▶ _WHAT NEEDS TO BE DONE_
The expected output is an exact copy of the lines from the one containing "brown solid cube" through the final line of the entries below, with no images.

(Records from a data collection)
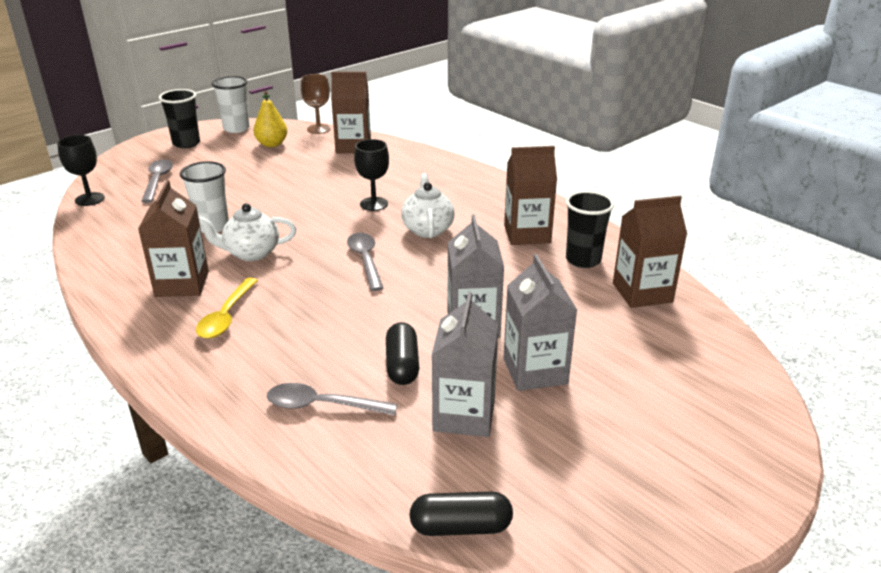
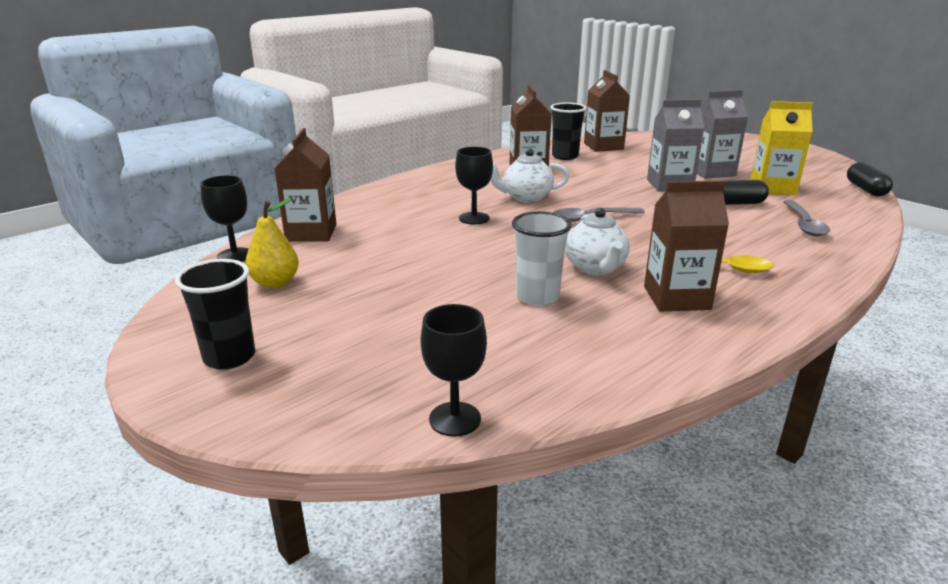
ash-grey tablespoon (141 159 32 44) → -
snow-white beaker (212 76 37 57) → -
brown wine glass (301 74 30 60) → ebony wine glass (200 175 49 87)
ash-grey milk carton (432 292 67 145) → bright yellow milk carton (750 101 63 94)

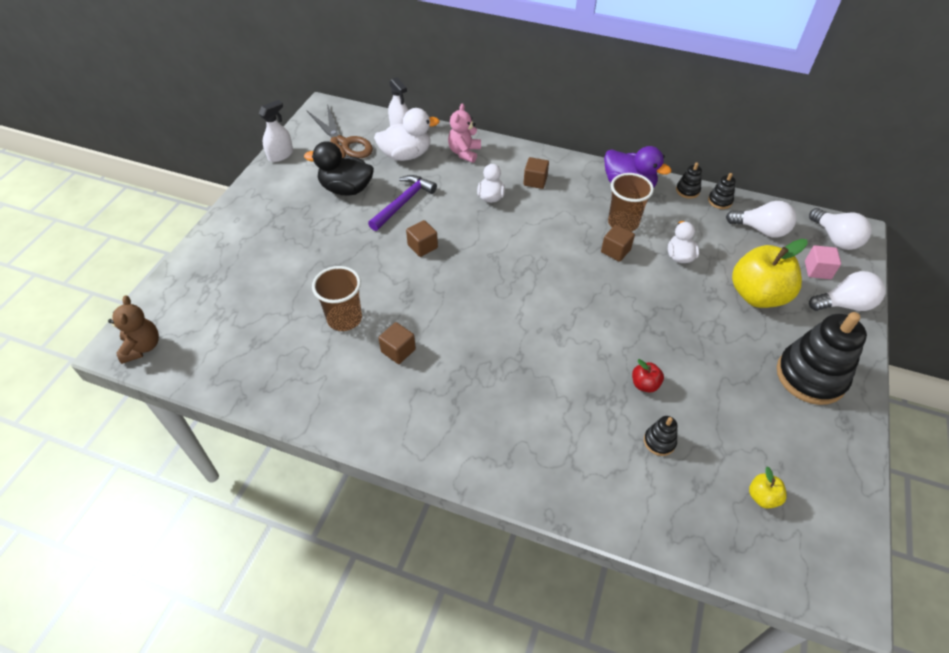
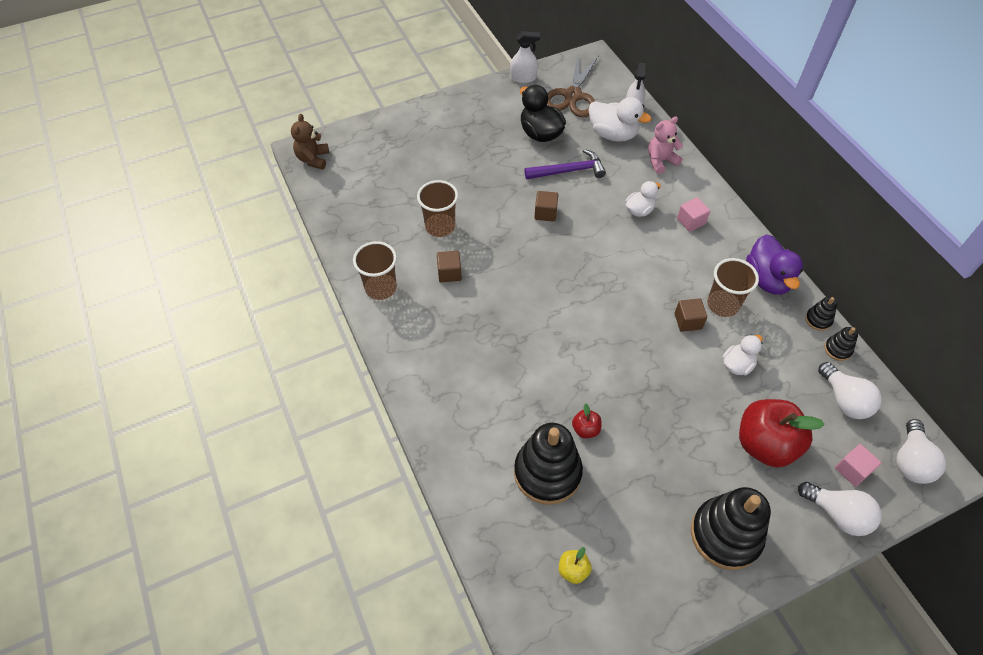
- → brown beaker (353 241 44 59)
brown solid cube (523 157 26 32) → pink solid cube (677 197 33 35)
bright yellow apple (732 239 76 69) → crimson apple (739 399 86 68)
brown teddy (108 296 51 68) → brown teddy (291 114 38 55), 150 degrees clockwise
ebony ring stacker (644 416 33 40) → ebony ring stacker (514 423 69 82), x2.28

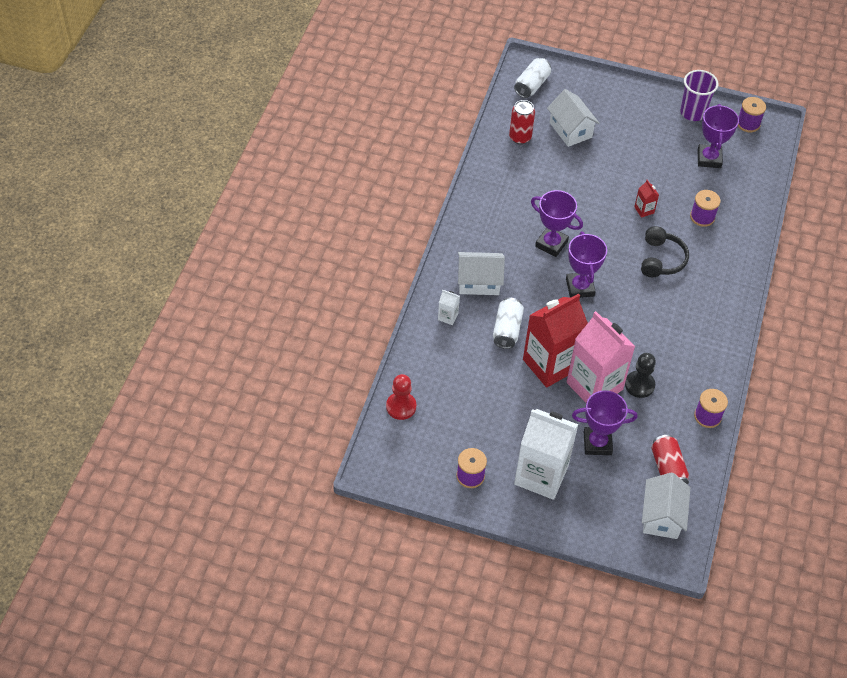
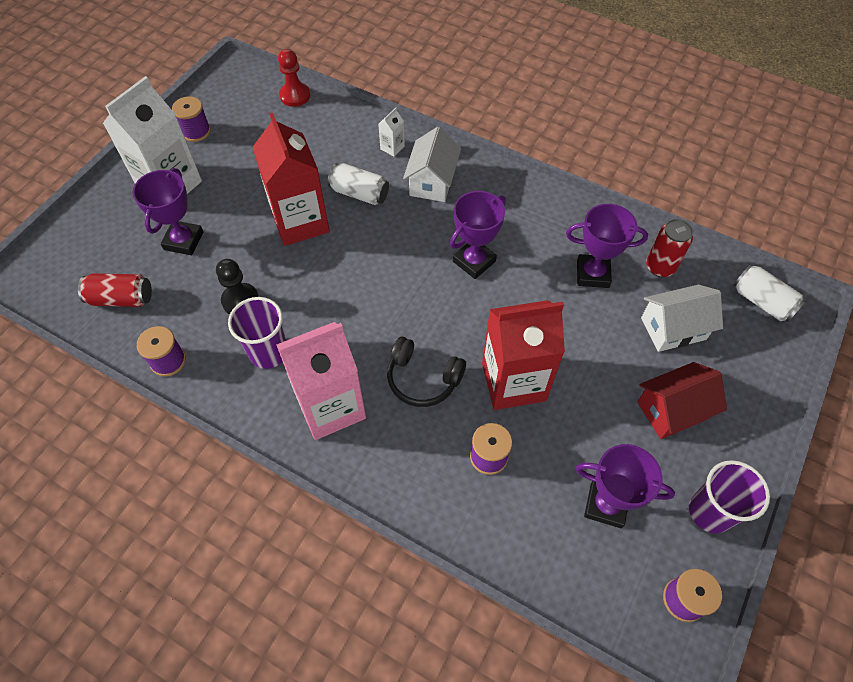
snow-white house (642 472 49 67) → -
- → royal purple beaker (228 297 58 72)
- → crimson house (637 362 90 77)
royal purple prize cup (566 232 41 66) → royal purple prize cup (566 204 82 84), relocated
pink milk carton (567 311 69 92) → pink milk carton (277 322 89 118), relocated
crimson milk carton (634 180 25 38) → crimson milk carton (482 300 83 110), x2.49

▶ _FINAL ANSWER_
brown solid cube (523 157 26 32) → pink solid cube (677 197 33 35)
bright yellow apple (732 239 76 69) → crimson apple (739 399 86 68)
brown teddy (108 296 51 68) → brown teddy (291 114 38 55), 150 degrees clockwise
ebony ring stacker (644 416 33 40) → ebony ring stacker (514 423 69 82), x2.28

snow-white house (642 472 49 67) → -
- → royal purple beaker (228 297 58 72)
- → crimson house (637 362 90 77)
royal purple prize cup (566 232 41 66) → royal purple prize cup (566 204 82 84), relocated
pink milk carton (567 311 69 92) → pink milk carton (277 322 89 118), relocated
crimson milk carton (634 180 25 38) → crimson milk carton (482 300 83 110), x2.49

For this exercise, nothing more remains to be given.